Given entries:
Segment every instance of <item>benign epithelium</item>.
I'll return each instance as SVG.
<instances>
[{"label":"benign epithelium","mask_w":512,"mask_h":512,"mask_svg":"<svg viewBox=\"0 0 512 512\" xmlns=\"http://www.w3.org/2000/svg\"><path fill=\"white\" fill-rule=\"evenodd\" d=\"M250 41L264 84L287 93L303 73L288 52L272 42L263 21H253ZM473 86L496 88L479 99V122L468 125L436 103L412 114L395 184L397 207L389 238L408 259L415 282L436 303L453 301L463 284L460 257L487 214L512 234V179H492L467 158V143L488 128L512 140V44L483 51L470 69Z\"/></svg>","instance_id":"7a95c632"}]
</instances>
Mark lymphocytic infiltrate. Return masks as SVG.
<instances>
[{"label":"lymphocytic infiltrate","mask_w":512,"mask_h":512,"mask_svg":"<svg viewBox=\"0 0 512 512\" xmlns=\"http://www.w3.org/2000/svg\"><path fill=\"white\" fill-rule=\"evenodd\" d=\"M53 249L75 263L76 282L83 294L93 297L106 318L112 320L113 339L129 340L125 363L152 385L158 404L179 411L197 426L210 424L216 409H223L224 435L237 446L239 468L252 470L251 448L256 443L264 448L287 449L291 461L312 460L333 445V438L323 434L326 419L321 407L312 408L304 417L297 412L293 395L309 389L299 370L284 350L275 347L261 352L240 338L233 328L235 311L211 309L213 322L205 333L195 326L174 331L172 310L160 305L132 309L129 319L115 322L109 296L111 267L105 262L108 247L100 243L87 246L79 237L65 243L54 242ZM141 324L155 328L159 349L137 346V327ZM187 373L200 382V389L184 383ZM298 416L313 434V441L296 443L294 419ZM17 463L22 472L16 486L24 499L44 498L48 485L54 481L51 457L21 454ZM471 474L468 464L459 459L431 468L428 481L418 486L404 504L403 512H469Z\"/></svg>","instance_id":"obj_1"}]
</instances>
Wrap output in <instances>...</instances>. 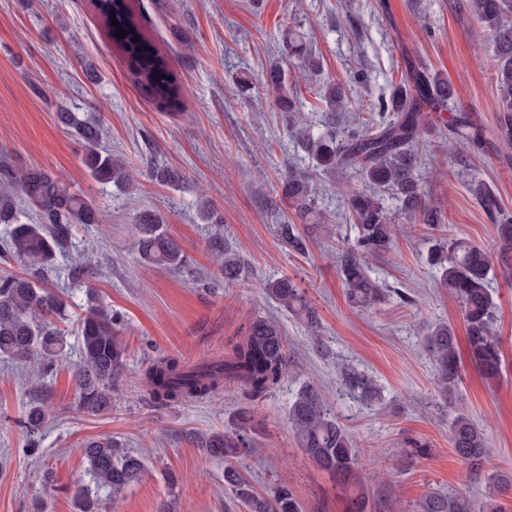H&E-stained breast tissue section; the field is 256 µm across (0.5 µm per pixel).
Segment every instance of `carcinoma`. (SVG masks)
I'll return each mask as SVG.
<instances>
[{"label":"carcinoma","instance_id":"cac0c4a2","mask_svg":"<svg viewBox=\"0 0 512 512\" xmlns=\"http://www.w3.org/2000/svg\"><path fill=\"white\" fill-rule=\"evenodd\" d=\"M91 7L108 36L126 58L136 82L145 87L162 107L176 108L183 88L170 68L167 57L144 34L137 22L133 0H90ZM458 10L475 17L493 33L495 43L497 98V135L512 144V0H456ZM118 21L115 26L112 21ZM127 35L116 37L119 30ZM283 51L291 67L305 77L317 75L320 63L307 52L301 36L293 30L283 40ZM267 85L288 100L285 70L276 62L266 77ZM326 102V130L297 118L288 132L302 149L312 155L325 172L352 171L362 177L368 189L348 197L347 210L357 235L341 251L339 273L348 302L354 308L367 309L380 302L385 288L371 275L372 260L389 251L406 226L417 223L425 230L442 226L440 210L430 204L421 187L419 174L422 155L430 148L425 138L430 113L449 110L453 88L443 79L416 72L394 86L389 98L378 103L381 113L389 115L384 123L374 114L356 115L353 127H336V113L349 111V101L340 84L323 86ZM61 126L74 132L83 143L82 162L91 178L112 183L130 194L139 186L138 177L160 183L177 180V174L165 167L149 166L145 171L128 167L119 156L102 149L103 125L99 120L82 118L68 110L57 113ZM453 164L470 170L469 153L480 143L466 117L459 115L448 129ZM288 204L301 221L275 225L278 240L294 251L306 249L309 242L326 232L327 212L319 206L316 189L294 172L284 175ZM469 190L479 205L497 222V233L504 248L512 249V215L502 211L499 199L486 184L471 179ZM390 192L400 203L403 221L395 220L385 207L381 193ZM96 200L61 178L40 170L18 173L0 162V256L23 267L21 275L0 276V356L33 362L44 373L55 369L67 342L56 321L64 319L68 301L45 282L58 257L69 252L75 224L100 223ZM136 247L140 261L149 267L180 271L188 266V257L169 235L162 215L142 211L135 215ZM213 261L224 275V284L241 279L239 256L224 234L213 233L208 240ZM426 263L439 273L438 287L461 310L467 333L468 358L484 377L495 379L503 369L501 337L495 319V302L490 287L491 259L488 252L465 237L435 238ZM266 297L318 335L319 318L307 291L290 278L268 280L261 285ZM87 316L79 323V360L72 377L77 410L102 415L112 408L114 385L126 366V345L120 333L124 319L112 312L93 290H88ZM435 368V387L440 397L448 398L461 382L458 340L452 327L436 323L427 327L422 338ZM283 330L274 320L257 317L248 326L244 340L222 360L188 368L174 358L153 362L144 373L150 396L158 402L217 397L234 384L249 397L262 398L276 389L290 373ZM340 385L366 404L379 396L374 380L358 368L343 364L339 368ZM52 407L37 402L25 411L21 424L29 435L43 429L52 416ZM288 428L298 447L321 470L329 473L346 495L350 512H367L369 506L353 436L339 420L325 392L306 384L296 392L288 409ZM449 434L458 456L472 471H482L490 456L486 428L468 414L457 411ZM251 441L241 429L231 435L214 434L204 441L214 455L234 458L250 448ZM82 454L93 486L81 485L75 493L78 512H103L105 502L98 492L107 491L116 501L146 471L143 456L122 450L112 439L85 442ZM224 483L248 506V512H303L302 505L286 486L277 487L267 497L255 492L238 467L224 468ZM512 493V473L496 472L489 478L486 512H498L494 496ZM418 512H474L470 496L429 491L420 501Z\"/></svg>","mask_w":512,"mask_h":512}]
</instances>
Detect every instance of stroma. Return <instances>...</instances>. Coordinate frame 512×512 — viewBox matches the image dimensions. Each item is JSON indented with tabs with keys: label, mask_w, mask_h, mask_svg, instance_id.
<instances>
[{
	"label": "stroma",
	"mask_w": 512,
	"mask_h": 512,
	"mask_svg": "<svg viewBox=\"0 0 512 512\" xmlns=\"http://www.w3.org/2000/svg\"><path fill=\"white\" fill-rule=\"evenodd\" d=\"M141 23L185 88L179 114L157 105L137 85L124 56L110 44L88 0H0V160L20 171L61 177L94 198L102 221L72 231L77 251H91L61 327L67 349H78V321L93 288L124 319L121 338L127 366L112 394L109 413L76 410L69 363L42 375L35 364L0 358V512H76L71 494L89 483L80 446L109 437L124 450L145 453L148 469L120 499L116 512H245L224 486L223 457L207 453L201 438L233 428L238 411L255 405L251 453L236 464L255 491L288 486L303 512H347L343 493L298 448L288 428V406L305 383L325 387L328 401L349 427L367 478L370 512H416L431 490L463 492L475 503L487 498L488 473L512 471V251H504L493 224L469 193L448 155V136L431 130L421 168L422 187L442 211L450 233L469 238L493 257V297L502 341L500 380L483 378L464 364L454 397L485 426L493 453L485 473L474 476L449 443V416L438 405L435 369L423 343L424 329L450 323L466 331L457 305L437 286L425 262L421 230L400 238L374 272L385 300L352 308L339 278L337 254L354 239L345 219L349 194L364 190L360 175L325 173L288 137L291 114L267 87L271 62L288 29L319 57L320 81L301 82L305 116L319 120L325 81L344 85L353 104L387 97L412 67L447 80L454 109L484 131L470 153L471 168L512 212V146L495 135L497 95L493 40L450 0H134ZM97 76L89 78L86 65ZM100 112L103 145L132 168L160 164L176 171L177 185L140 178L126 195L95 182L85 171L76 136L56 119L60 108ZM309 175L331 215L330 237L307 252L288 250L274 227L289 216L283 191L288 169ZM224 218V237L238 253L242 278L219 291L220 279L202 223L198 197ZM161 213L170 234L190 256L181 273L145 268L135 247L137 212ZM291 277L306 288L320 319L318 338L279 311L262 282ZM259 316L280 322L293 375L265 398L249 402L240 391L204 400L155 402L142 377L161 356L184 364L223 355ZM366 372L381 391L368 406L339 388L338 362ZM45 401L54 409L30 450L18 421L27 407ZM428 446L420 459L404 456L406 440ZM175 474L176 487L166 476Z\"/></svg>",
	"instance_id": "1"
}]
</instances>
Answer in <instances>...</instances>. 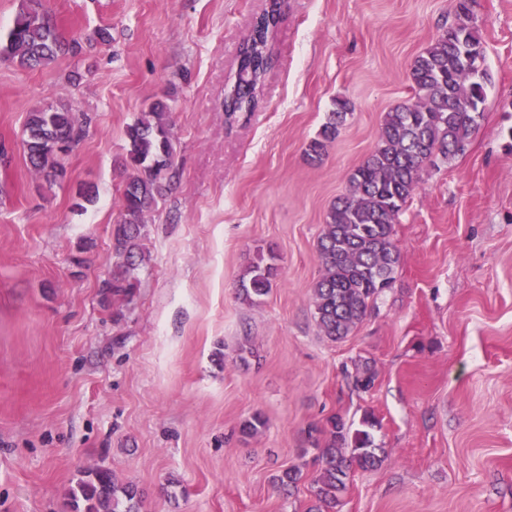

Task details: For each line in the data above that contains the string "infiltrate", extract the line.

The completed task:
Mark lymphocytic infiltrate. Return masks as SVG.
[{"label":"lymphocytic infiltrate","mask_w":512,"mask_h":512,"mask_svg":"<svg viewBox=\"0 0 512 512\" xmlns=\"http://www.w3.org/2000/svg\"><path fill=\"white\" fill-rule=\"evenodd\" d=\"M53 249L75 263L76 282L83 294L93 297L106 318L112 320L113 339L129 340L125 363L152 385L158 404L179 411L197 426L210 424L216 409H223L224 435L237 446L239 468L252 470L251 448L256 443L264 448L287 449L291 461L312 460L333 445V438L323 434L326 419L321 407L312 408L304 417L297 412L293 395L309 389L299 370L284 350L275 347L261 352L240 338L233 328L235 311L211 309L213 322L205 333L195 326L174 331L172 310L160 305L132 309L129 319L115 322L109 296L111 267L105 262L108 247L100 243L87 246L79 237L65 243L54 242ZM141 324L155 328L159 349L137 346V327ZM187 373L200 382V389L184 383ZM298 416L313 434V441L296 443L294 419ZM17 463L22 472L16 486L24 499L44 498L48 485L54 481L51 457L21 454ZM471 474L468 464L459 459L431 468L428 481L418 486L404 504L403 512H469Z\"/></svg>","instance_id":"obj_1"}]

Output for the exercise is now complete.